··· MATERIAL SHOWN ···

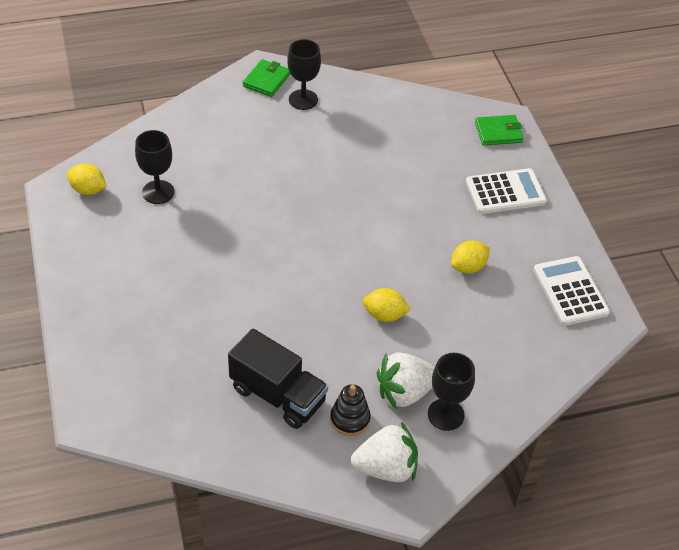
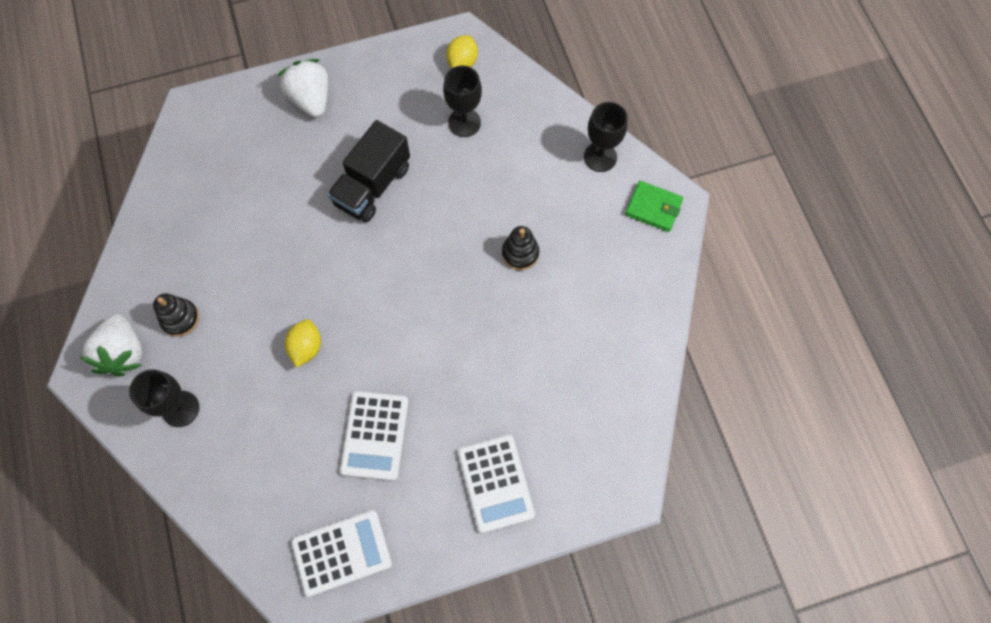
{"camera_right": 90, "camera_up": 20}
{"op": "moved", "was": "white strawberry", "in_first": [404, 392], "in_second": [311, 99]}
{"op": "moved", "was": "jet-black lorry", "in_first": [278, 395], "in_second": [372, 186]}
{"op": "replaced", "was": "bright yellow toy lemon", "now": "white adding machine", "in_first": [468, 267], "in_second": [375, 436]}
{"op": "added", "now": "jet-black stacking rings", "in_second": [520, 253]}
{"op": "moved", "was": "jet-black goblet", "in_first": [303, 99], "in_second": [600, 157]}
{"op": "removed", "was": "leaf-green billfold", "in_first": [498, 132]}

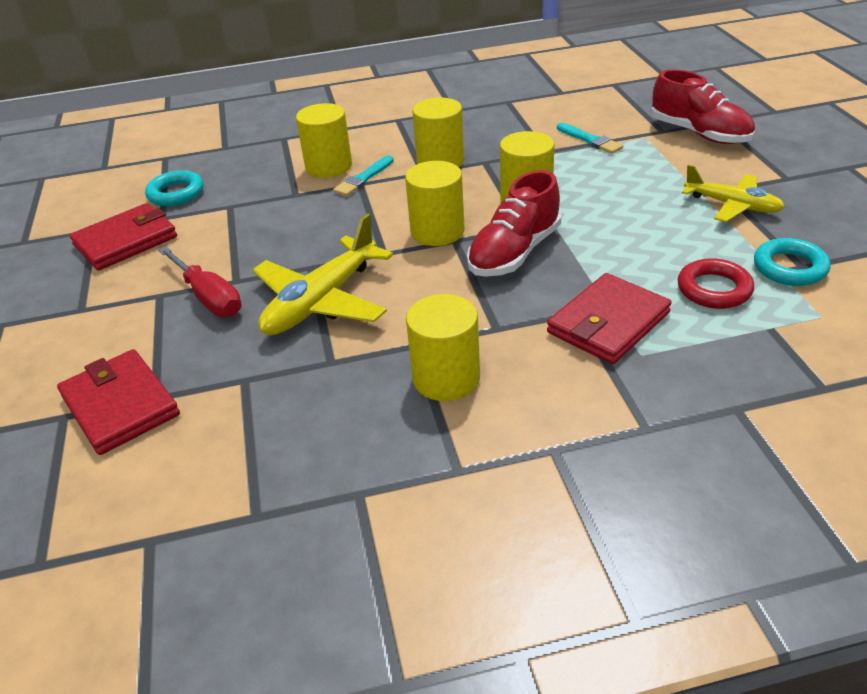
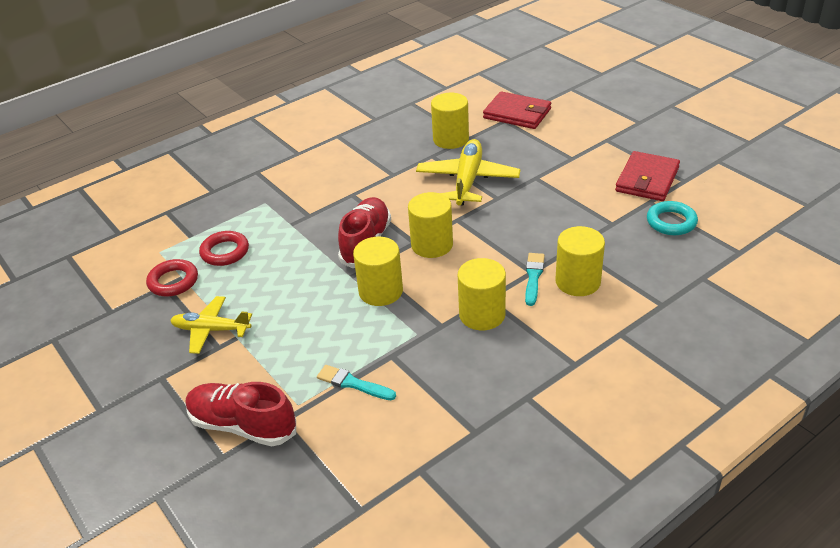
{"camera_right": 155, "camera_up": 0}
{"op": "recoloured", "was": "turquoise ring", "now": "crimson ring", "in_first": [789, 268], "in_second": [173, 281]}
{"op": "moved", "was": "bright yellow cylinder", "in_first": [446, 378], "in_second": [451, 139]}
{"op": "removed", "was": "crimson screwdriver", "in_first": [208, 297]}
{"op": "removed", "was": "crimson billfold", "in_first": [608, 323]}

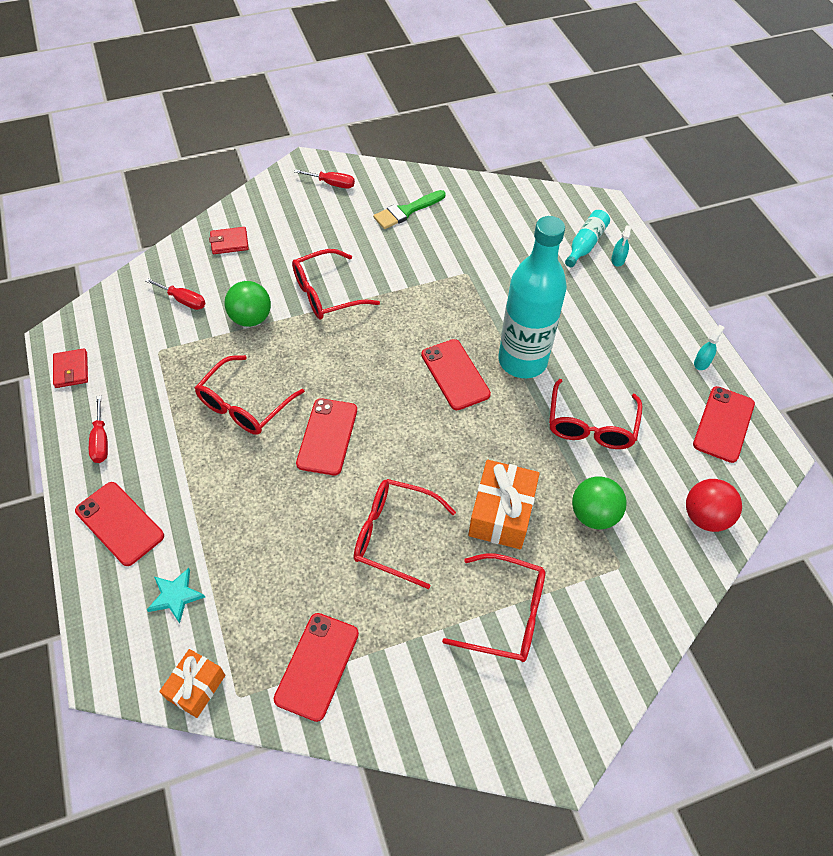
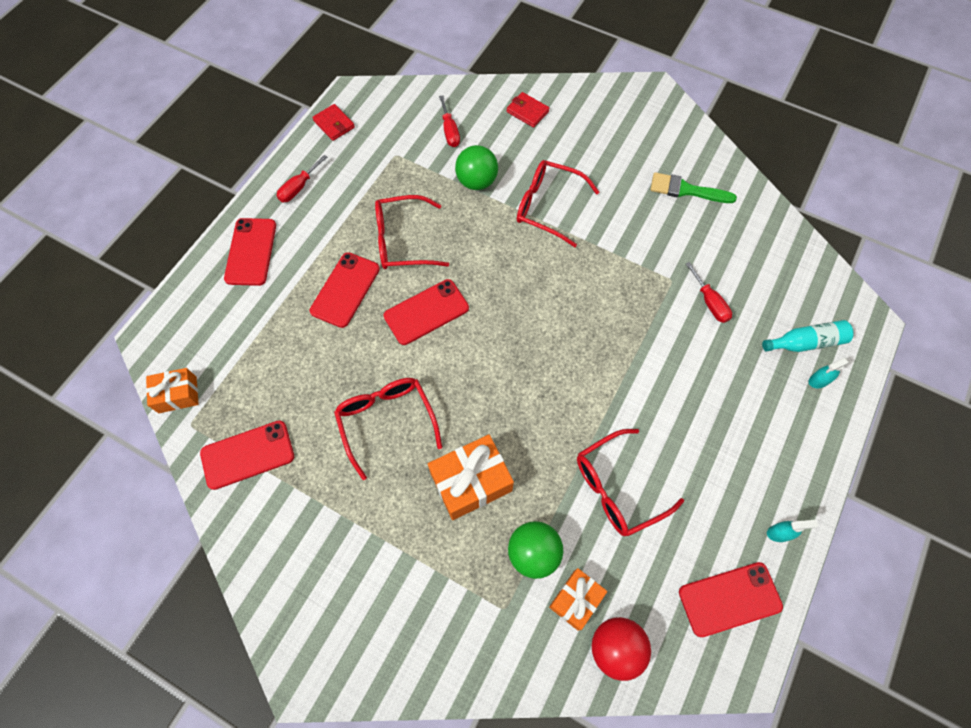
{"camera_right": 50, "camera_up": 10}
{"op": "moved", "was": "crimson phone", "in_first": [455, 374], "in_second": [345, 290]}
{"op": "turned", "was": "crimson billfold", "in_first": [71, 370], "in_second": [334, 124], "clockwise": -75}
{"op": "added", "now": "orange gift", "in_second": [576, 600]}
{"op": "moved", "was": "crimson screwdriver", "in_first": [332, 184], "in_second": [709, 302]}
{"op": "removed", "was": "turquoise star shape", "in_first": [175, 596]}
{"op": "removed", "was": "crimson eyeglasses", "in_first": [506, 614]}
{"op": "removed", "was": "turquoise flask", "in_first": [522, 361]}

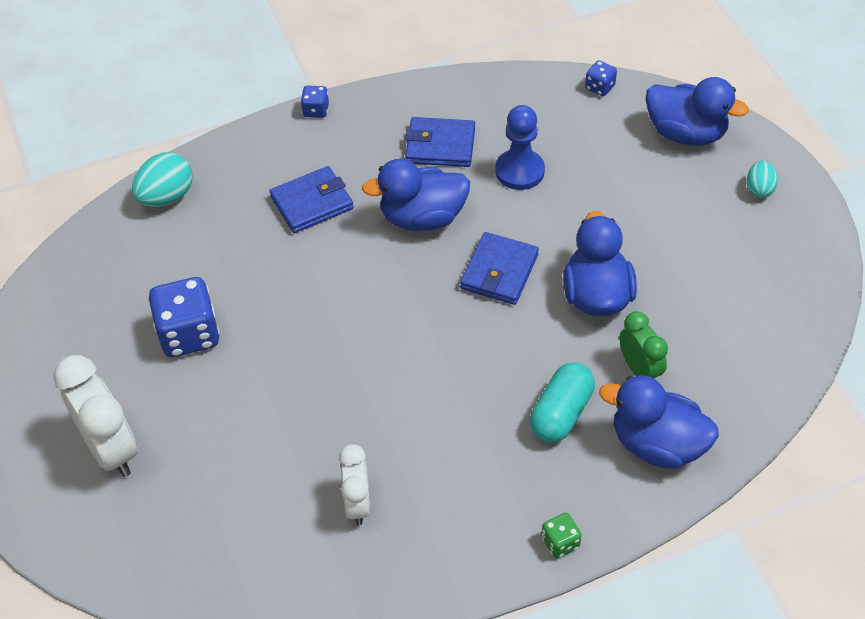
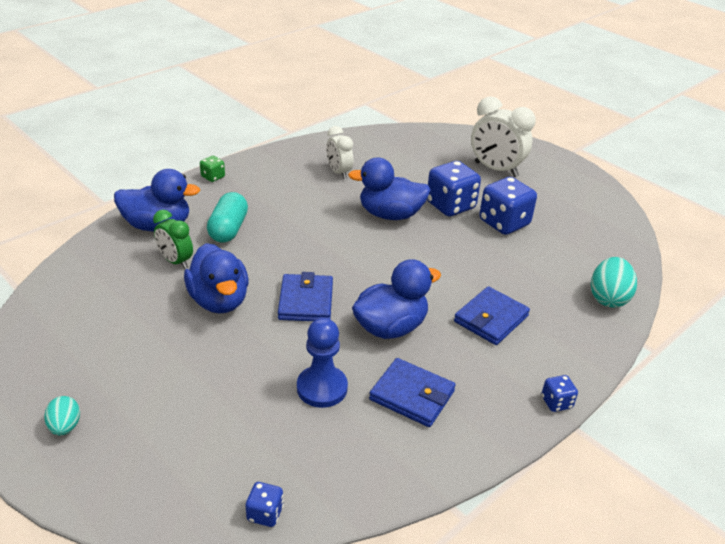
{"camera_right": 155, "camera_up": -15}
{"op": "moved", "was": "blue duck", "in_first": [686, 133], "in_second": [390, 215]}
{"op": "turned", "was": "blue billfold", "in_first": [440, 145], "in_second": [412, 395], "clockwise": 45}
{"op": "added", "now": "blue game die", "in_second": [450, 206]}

···

The number of lines in the data that hold "screwdriver" must be the entire answer.

◆ RESULT OF THIS EXERCISE: 2